(INSTRUCTIONS FOR THE TASK)
The data is to be retyped in full, exactly.

THE DATA below:

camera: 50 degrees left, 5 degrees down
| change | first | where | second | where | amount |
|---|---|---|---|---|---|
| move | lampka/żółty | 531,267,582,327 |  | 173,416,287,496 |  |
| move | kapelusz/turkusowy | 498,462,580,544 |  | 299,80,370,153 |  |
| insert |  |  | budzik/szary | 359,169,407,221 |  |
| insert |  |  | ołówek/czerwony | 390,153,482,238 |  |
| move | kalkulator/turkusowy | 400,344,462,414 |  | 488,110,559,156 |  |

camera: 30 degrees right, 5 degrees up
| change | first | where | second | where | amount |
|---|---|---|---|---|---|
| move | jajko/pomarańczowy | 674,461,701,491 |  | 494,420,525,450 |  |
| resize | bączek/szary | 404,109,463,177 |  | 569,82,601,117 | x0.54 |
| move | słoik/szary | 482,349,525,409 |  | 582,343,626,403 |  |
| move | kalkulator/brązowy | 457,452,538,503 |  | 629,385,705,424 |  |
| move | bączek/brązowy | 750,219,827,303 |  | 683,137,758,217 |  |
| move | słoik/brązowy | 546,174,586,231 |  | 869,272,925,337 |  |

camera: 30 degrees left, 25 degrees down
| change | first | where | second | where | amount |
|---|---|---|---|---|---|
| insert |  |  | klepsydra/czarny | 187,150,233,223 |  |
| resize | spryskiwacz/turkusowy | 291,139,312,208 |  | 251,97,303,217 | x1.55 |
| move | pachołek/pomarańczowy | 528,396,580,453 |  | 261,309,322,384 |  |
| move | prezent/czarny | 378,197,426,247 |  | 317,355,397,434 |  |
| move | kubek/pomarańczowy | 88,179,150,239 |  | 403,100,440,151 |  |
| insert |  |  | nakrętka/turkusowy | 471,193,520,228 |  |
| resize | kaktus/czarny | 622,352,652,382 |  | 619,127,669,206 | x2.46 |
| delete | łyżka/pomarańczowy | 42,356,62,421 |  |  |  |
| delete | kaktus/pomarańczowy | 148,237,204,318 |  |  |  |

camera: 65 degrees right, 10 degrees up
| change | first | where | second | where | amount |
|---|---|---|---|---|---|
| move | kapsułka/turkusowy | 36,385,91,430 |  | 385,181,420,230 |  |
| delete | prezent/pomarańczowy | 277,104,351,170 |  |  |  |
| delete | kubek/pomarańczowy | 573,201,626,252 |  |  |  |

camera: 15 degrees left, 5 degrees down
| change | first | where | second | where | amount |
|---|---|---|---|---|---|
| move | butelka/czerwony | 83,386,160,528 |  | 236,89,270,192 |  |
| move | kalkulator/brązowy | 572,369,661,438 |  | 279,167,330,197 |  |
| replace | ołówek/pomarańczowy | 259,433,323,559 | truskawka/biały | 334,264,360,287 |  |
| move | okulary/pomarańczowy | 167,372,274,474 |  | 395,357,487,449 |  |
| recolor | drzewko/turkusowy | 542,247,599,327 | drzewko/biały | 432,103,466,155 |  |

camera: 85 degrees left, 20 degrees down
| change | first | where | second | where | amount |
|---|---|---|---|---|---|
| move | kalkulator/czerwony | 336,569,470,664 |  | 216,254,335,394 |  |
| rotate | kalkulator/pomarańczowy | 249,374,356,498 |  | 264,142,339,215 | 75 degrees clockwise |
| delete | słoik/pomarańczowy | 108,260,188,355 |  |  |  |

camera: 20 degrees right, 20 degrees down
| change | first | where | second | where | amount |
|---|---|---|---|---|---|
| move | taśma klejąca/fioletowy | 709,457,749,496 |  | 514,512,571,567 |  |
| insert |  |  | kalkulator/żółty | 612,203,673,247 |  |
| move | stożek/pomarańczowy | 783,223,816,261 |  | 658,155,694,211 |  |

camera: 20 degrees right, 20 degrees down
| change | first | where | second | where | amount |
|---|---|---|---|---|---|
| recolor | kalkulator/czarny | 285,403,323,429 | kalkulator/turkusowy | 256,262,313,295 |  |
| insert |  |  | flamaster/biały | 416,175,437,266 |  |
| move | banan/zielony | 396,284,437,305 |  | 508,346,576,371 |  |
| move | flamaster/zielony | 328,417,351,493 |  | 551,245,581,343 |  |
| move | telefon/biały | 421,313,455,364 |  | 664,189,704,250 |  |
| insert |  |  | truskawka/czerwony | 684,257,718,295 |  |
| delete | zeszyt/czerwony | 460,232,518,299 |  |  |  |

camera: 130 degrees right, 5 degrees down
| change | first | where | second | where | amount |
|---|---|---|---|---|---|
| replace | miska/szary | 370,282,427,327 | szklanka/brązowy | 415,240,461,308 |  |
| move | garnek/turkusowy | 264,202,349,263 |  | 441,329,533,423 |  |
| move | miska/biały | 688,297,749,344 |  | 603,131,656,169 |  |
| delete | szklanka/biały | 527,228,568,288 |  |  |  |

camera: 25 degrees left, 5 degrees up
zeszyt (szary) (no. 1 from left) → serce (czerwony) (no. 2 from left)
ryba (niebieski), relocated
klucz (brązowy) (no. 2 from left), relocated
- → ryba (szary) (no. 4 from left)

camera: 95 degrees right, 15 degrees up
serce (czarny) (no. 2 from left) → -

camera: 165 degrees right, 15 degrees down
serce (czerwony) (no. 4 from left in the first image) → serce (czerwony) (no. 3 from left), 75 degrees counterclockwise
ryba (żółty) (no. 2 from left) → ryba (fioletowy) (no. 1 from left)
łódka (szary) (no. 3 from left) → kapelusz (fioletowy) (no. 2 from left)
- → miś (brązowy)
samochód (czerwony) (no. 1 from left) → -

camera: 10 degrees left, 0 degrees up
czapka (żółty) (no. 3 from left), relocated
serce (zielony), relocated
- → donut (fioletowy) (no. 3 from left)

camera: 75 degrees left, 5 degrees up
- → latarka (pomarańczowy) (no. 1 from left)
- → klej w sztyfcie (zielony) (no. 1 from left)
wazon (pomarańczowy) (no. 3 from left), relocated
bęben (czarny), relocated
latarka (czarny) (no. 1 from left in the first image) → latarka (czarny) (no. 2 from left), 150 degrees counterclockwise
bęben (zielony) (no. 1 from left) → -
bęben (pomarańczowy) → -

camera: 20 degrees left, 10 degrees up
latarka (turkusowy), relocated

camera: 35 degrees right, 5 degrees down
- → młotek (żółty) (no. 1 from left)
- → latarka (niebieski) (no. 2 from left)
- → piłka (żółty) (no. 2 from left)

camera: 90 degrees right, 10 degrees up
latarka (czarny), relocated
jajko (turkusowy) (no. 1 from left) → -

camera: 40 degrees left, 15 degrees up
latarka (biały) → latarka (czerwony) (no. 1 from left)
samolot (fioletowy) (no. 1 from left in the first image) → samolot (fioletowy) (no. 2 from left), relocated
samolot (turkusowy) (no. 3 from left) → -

End of THE DATA.

(SOLUTION FOR THIS TASK)
camera: 50 degrees left, 5 degrees down
| change | first | where | second | where | amount |
|---|---|---|---|---|---|
| move | lampka/żółty | 531,267,582,327 |  | 173,416,287,496 |  |
| move | kapelusz/turkusowy | 498,462,580,544 |  | 299,80,370,153 |  |
| insert |  |  | budzik/szary | 359,169,407,221 |  |
| insert |  |  | ołówek/czerwony | 390,153,482,238 |  |
| move | kalkulator/turkusowy | 400,344,462,414 |  | 488,110,559,156 |  |

camera: 30 degrees right, 5 degrees up
| change | first | where | second | where | amount |
|---|---|---|---|---|---|
| move | jajko/pomarańczowy | 674,461,701,491 |  | 494,420,525,450 |  |
| resize | bączek/szary | 404,109,463,177 |  | 569,82,601,117 | x0.54 |
| move | słoik/szary | 482,349,525,409 |  | 582,343,626,403 |  |
| move | kalkulator/brązowy | 457,452,538,503 |  | 629,385,705,424 |  |
| move | bączek/brązowy | 750,219,827,303 |  | 683,137,758,217 |  |
| move | słoik/brązowy | 546,174,586,231 |  | 869,272,925,337 |  |

camera: 30 degrees left, 25 degrees down
| change | first | where | second | where | amount |
|---|---|---|---|---|---|
| insert |  |  | klepsydra/czarny | 187,150,233,223 |  |
| resize | spryskiwacz/turkusowy | 291,139,312,208 |  | 251,97,303,217 | x1.55 |
| move | pachołek/pomarańczowy | 528,396,580,453 |  | 261,309,322,384 |  |
| move | prezent/czarny | 378,197,426,247 |  | 317,355,397,434 |  |
| move | kubek/pomarańczowy | 88,179,150,239 |  | 403,100,440,151 |  |
| insert |  |  | nakrętka/turkusowy | 471,193,520,228 |  |
| resize | kaktus/czarny | 622,352,652,382 |  | 619,127,669,206 | x2.46 |
| delete | łyżka/pomarańczowy | 42,356,62,421 |  |  |  |
| delete | kaktus/pomarańczowy | 148,237,204,318 |  |  |  |

camera: 65 degrees right, 10 degrees up
| change | first | where | second | where | amount |
|---|---|---|---|---|---|
| move | kapsułka/turkusowy | 36,385,91,430 |  | 385,181,420,230 |  |
| delete | prezent/pomarańczowy | 277,104,351,170 |  |  |  |
| delete | kubek/pomarańczowy | 573,201,626,252 |  |  |  |

camera: 15 degrees left, 5 degrees down
| change | first | where | second | where | amount |
|---|---|---|---|---|---|
| move | butelka/czerwony | 83,386,160,528 |  | 236,89,270,192 |  |
| move | kalkulator/brązowy | 572,369,661,438 |  | 279,167,330,197 |  |
| replace | ołówek/pomarańczowy | 259,433,323,559 | truskawka/biały | 334,264,360,287 |  |
| move | okulary/pomarańczowy | 167,372,274,474 |  | 395,357,487,449 |  |
| recolor | drzewko/turkusowy | 542,247,599,327 | drzewko/biały | 432,103,466,155 |  |

camera: 85 degrees left, 20 degrees down
| change | first | where | second | where | amount |
|---|---|---|---|---|---|
| move | kalkulator/czerwony | 336,569,470,664 |  | 216,254,335,394 |  |
| rotate | kalkulator/pomarańczowy | 249,374,356,498 |  | 264,142,339,215 | 75 degrees clockwise |
| delete | słoik/pomarańczowy | 108,260,188,355 |  |  |  |

camera: 20 degrees right, 20 degrees down
| change | first | where | second | where | amount |
|---|---|---|---|---|---|
| move | taśma klejąca/fioletowy | 709,457,749,496 |  | 514,512,571,567 |  |
| insert |  |  | kalkulator/żółty | 612,203,673,247 |  |
| move | stożek/pomarańczowy | 783,223,816,261 |  | 658,155,694,211 |  |

camera: 20 degrees right, 20 degrees down
| change | first | where | second | where | amount |
|---|---|---|---|---|---|
| recolor | kalkulator/czarny | 285,403,323,429 | kalkulator/turkusowy | 256,262,313,295 |  |
| insert |  |  | flamaster/biały | 416,175,437,266 |  |
| move | banan/zielony | 396,284,437,305 |  | 508,346,576,371 |  |
| move | flamaster/zielony | 328,417,351,493 |  | 551,245,581,343 |  |
| move | telefon/biały | 421,313,455,364 |  | 664,189,704,250 |  |
| insert |  |  | truskawka/czerwony | 684,257,718,295 |  |
| delete | zeszyt/czerwony | 460,232,518,299 |  |  |  |

camera: 130 degrees right, 5 degrees down
| change | first | where | second | where | amount |
|---|---|---|---|---|---|
| replace | miska/szary | 370,282,427,327 | szklanka/brązowy | 415,240,461,308 |  |
| move | garnek/turkusowy | 264,202,349,263 |  | 441,329,533,423 |  |
| move | miska/biały | 688,297,749,344 |  | 603,131,656,169 |  |
| delete | szklanka/biały | 527,228,568,288 |  |  |  |

camera: 25 degrees left, 5 degrees up
zeszyt (szary) (no. 1 from left) → serce (czerwony) (no. 2 from left)
ryba (niebieski), relocated
klucz (brązowy) (no. 2 from left), relocated
- → ryba (szary) (no. 4 from left)

camera: 95 degrees right, 15 degrees up
serce (czarny) (no. 2 from left) → -

camera: 165 degrees right, 15 degrees down
serce (czerwony) (no. 4 from left in the first image) → serce (czerwony) (no. 3 from left), 75 degrees counterclockwise
ryba (żółty) (no. 2 from left) → ryba (fioletowy) (no. 1 from left)
łódka (szary) (no. 3 from left) → kapelusz (fioletowy) (no. 2 from left)
- → miś (brązowy)
samochód (czerwony) (no. 1 from left) → -

camera: 10 degrees left, 0 degrees up
czapka (żółty) (no. 3 from left), relocated
serce (zielony), relocated
- → donut (fioletowy) (no. 3 from left)

camera: 75 degrees left, 5 degrees up
- → latarka (pomarańczowy) (no. 1 from left)
- → klej w sztyfcie (zielony) (no. 1 from left)
wazon (pomarańczowy) (no. 3 from left), relocated
bęben (czarny), relocated
latarka (czarny) (no. 1 from left in the first image) → latarka (czarny) (no. 2 from left), 150 degrees counterclockwise
bęben (zielony) (no. 1 from left) → -
bęben (pomarańczowy) → -

camera: 20 degrees left, 10 degrees up
latarka (turkusowy), relocated

camera: 35 degrees right, 5 degrees down
- → młotek (żółty) (no. 1 from left)
- → latarka (niebieski) (no. 2 from left)
- → piłka (żółty) (no. 2 from left)

camera: 90 degrees right, 10 degrees up
latarka (czarny), relocated
jajko (turkusowy) (no. 1 from left) → -

camera: 40 degrees left, 15 degrees up
latarka (biały) → latarka (czerwony) (no. 1 from left)
samolot (fioletowy) (no. 1 from left in the first image) → samolot (fioletowy) (no. 2 from left), relocated
samolot (turkusowy) (no. 3 from left) → -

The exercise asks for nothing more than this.